- **Your instructions**: Only one portion of the data is to be written out: from the line bearing "camera: 130 degrees right, 5 degrees up" through the line bearing "pink scissors [566,192,723,231]". Write it exactly as it appears.

********

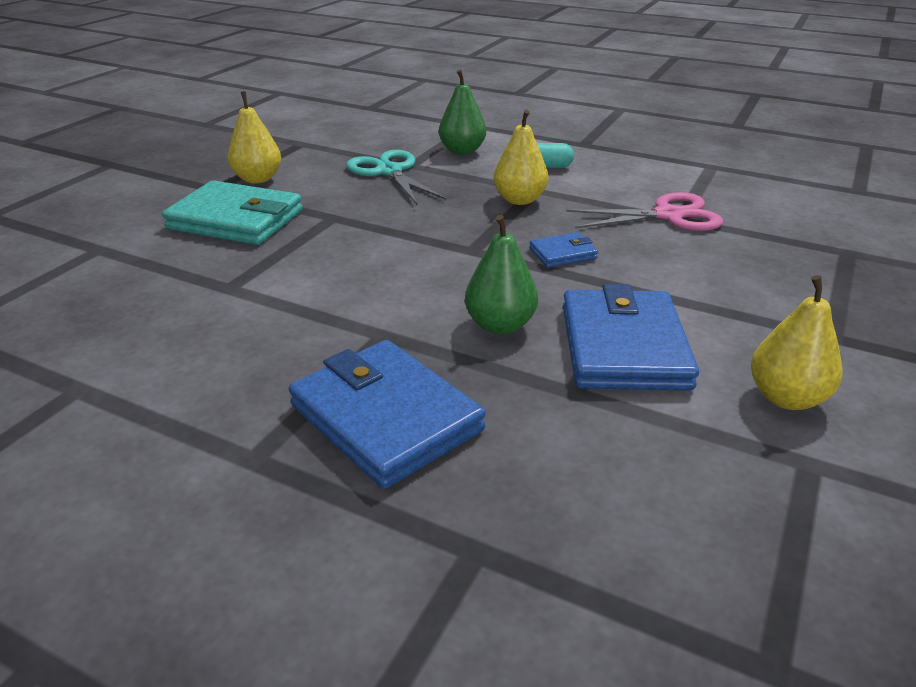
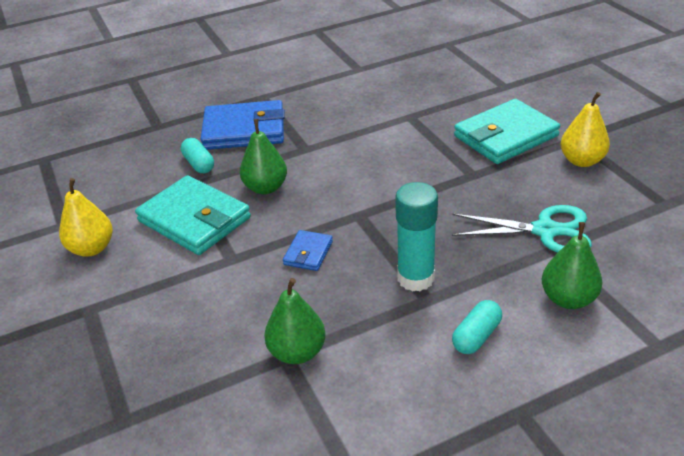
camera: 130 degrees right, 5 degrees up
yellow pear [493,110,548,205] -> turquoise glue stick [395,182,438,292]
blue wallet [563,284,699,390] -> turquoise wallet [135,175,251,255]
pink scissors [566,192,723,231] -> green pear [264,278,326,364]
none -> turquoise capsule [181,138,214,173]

********

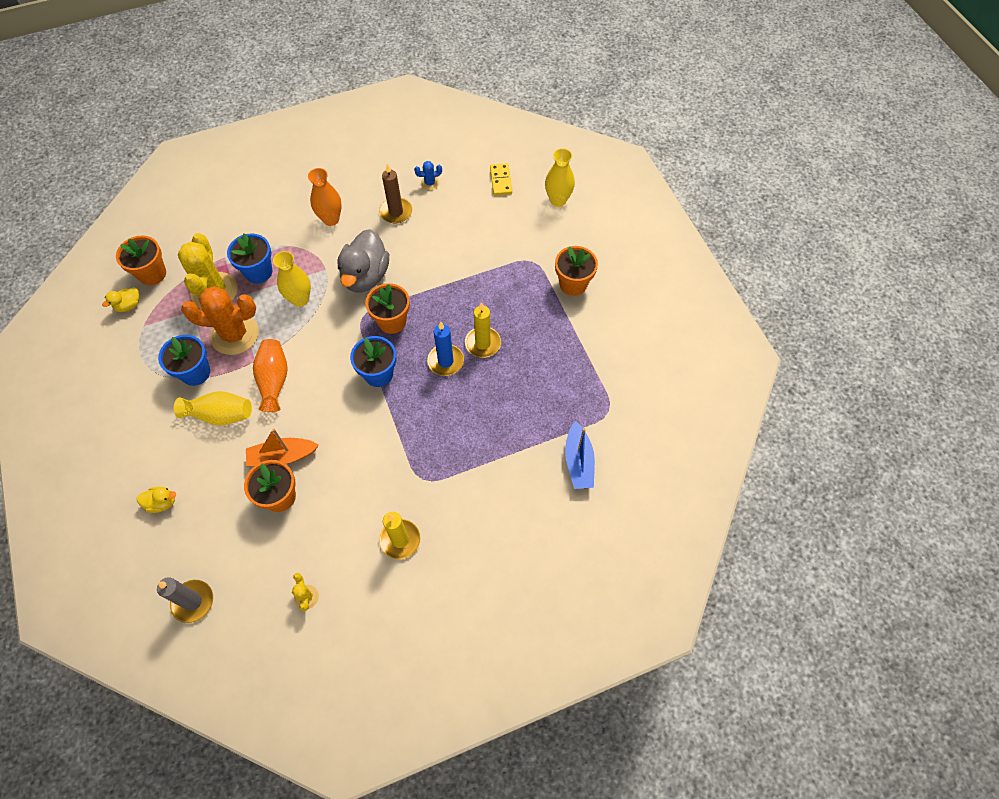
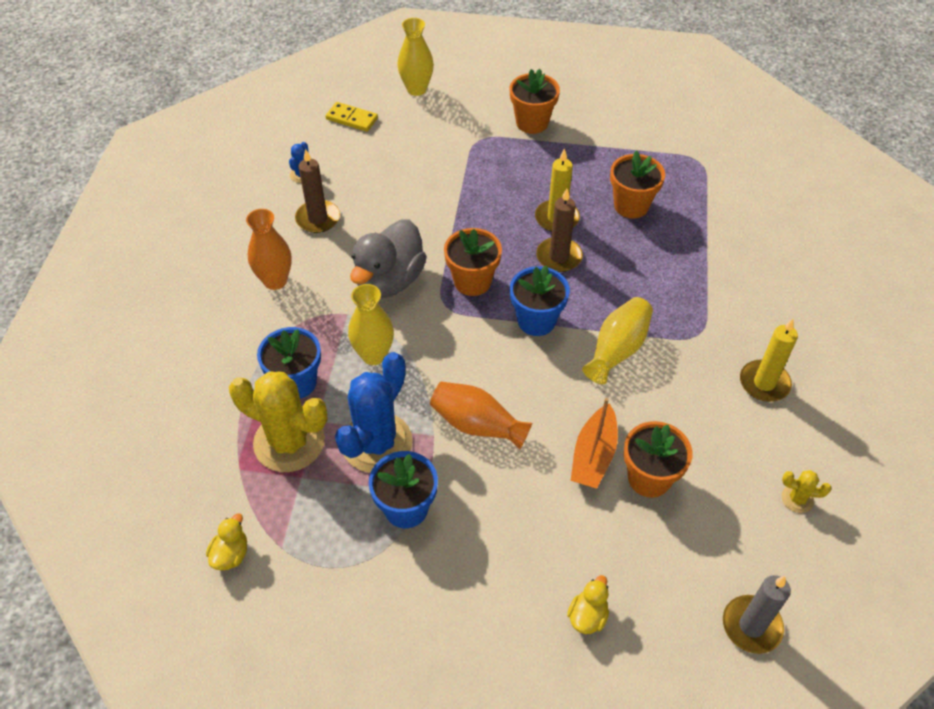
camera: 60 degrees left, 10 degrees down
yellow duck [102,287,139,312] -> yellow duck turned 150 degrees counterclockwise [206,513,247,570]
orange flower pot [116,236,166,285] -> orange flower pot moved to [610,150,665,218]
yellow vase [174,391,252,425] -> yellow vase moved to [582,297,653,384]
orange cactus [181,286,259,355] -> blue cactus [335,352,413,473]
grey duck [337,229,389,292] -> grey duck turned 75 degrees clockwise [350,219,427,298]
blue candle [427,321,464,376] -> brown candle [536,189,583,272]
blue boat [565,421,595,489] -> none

********

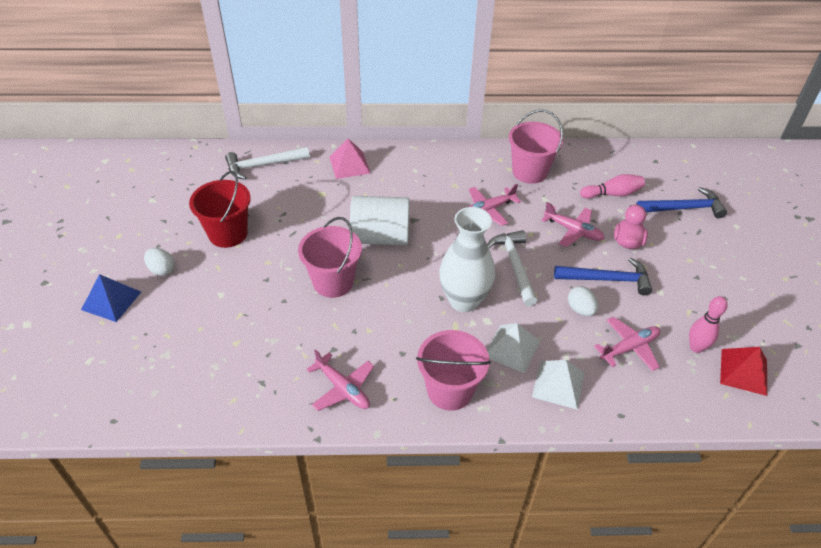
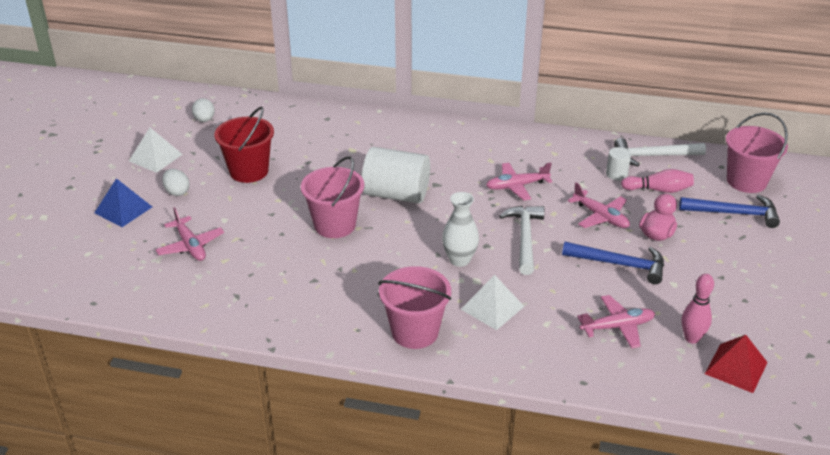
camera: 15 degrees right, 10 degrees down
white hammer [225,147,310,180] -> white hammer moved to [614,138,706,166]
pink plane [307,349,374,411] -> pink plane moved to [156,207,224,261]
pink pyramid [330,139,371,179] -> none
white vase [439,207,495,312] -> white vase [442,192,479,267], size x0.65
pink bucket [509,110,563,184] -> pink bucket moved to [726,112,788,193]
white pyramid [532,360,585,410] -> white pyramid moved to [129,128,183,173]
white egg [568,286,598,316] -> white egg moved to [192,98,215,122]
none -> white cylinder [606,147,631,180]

********

- **The answer**:
camera: 130 degrees right, 5 degrees up
yellow pear [493,110,548,205] -> turquoise glue stick [395,182,438,292]
blue wallet [563,284,699,390] -> turquoise wallet [135,175,251,255]
pink scissors [566,192,723,231] -> green pear [264,278,326,364]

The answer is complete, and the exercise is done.